DATASET ENTRIES section start

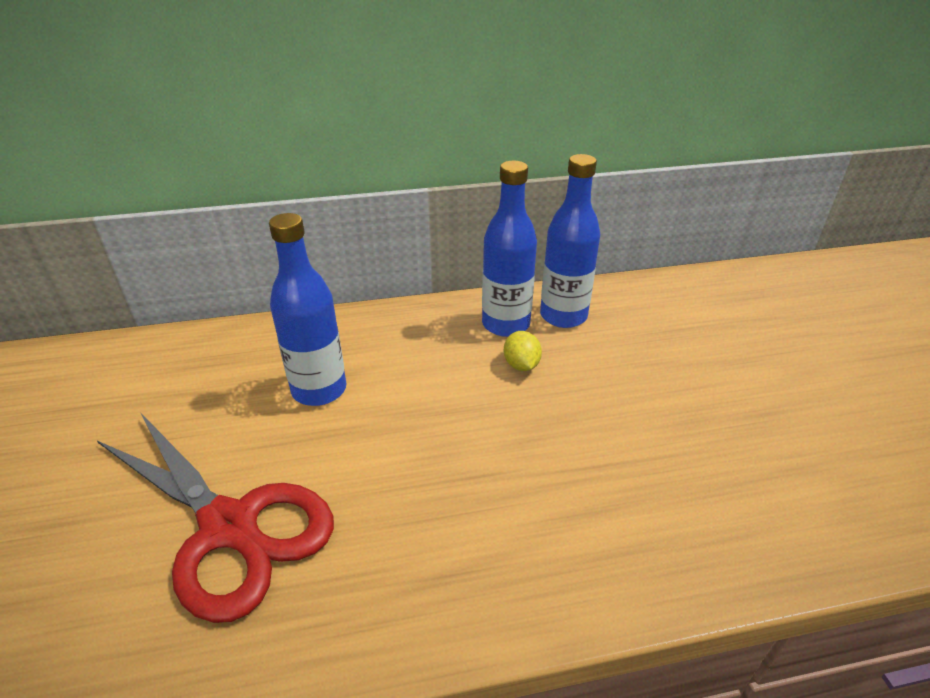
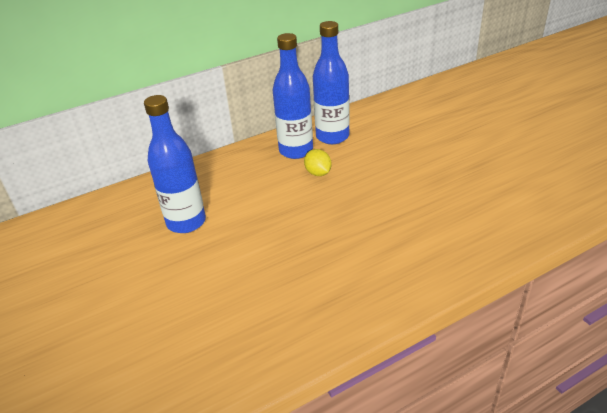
camera: 15 degrees left, 0 degrees up
(230, 526) = (170, 317): red scissors -> none

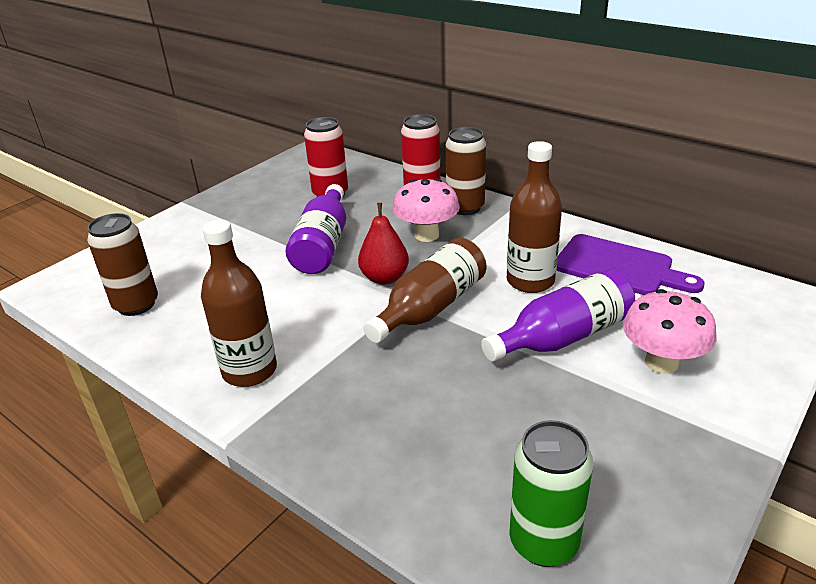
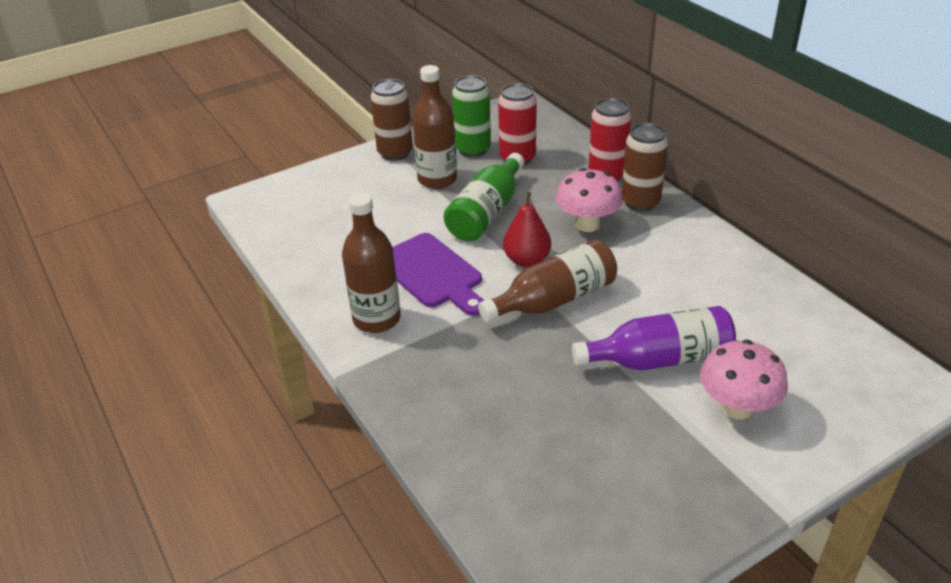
camera: 20 degrees right, 5 degrees up
(136, 305) = (308, 235): brown can -> brown can (395, 153)
(323, 245) = (486, 213): purple bottle -> green bottle
(530, 281) = (660, 296): brown bottle -> brown bottle (437, 179)
(543, 542) = (542, 524): green can -> green can (473, 149)
(619, 267) = (757, 303): purple cutting board -> purple cutting board (432, 273)

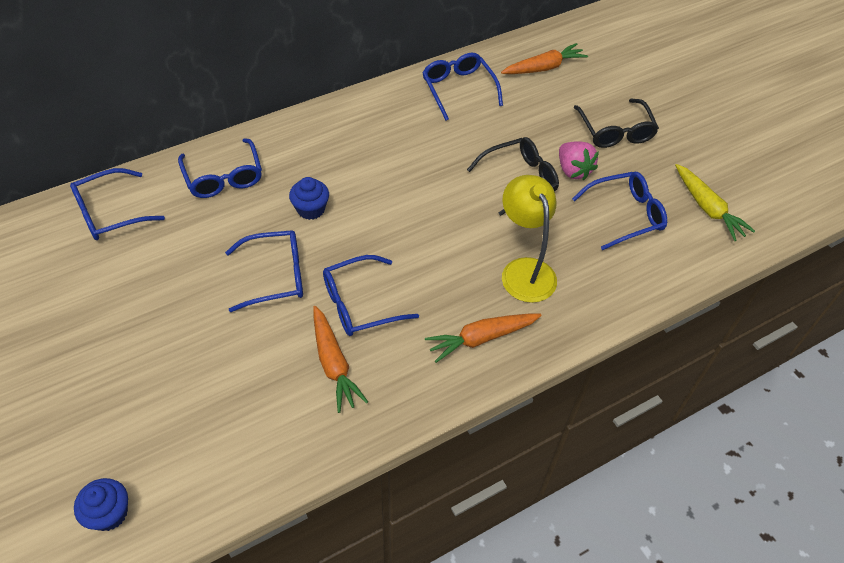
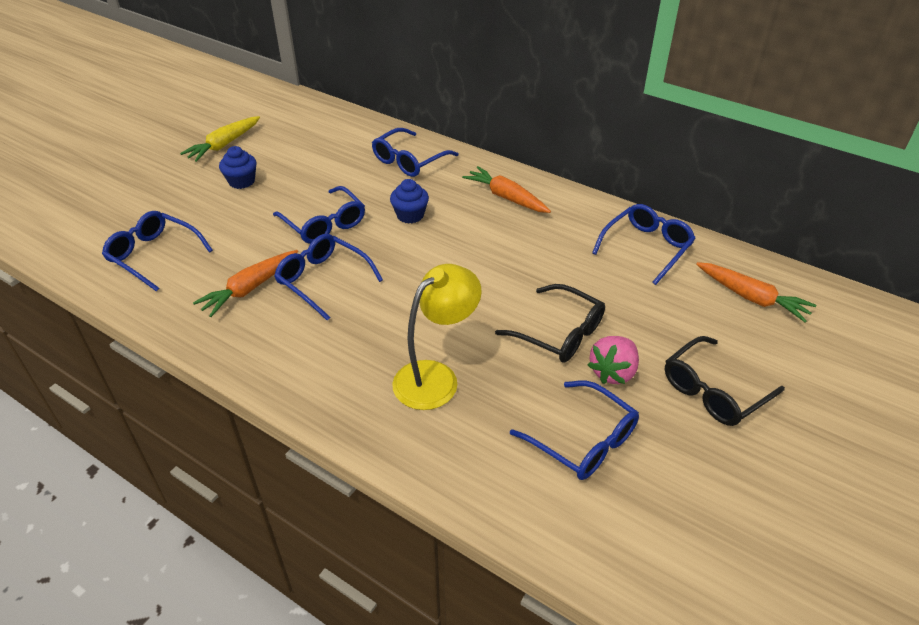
camera: 65 degrees right, 10 degrees down
(109, 213) = (334, 128): blue glasses -> blue glasses (154, 255)
(109, 513) = (73, 231): blue cupcake -> blue cupcake (241, 181)
(481, 338) = (328, 373): orange carrot -> orange carrot (506, 197)
(707, 208) = (667, 526): yellow carrot -> yellow carrot (224, 145)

DATASET ENTRIES section end

WHAT TO WORK ON: In the material, find each line with the word "green" and list it.

ANSWER SECTION:
(323, 245) = (486, 213): purple bottle -> green bottle
(543, 542) = (542, 524): green can -> green can (473, 149)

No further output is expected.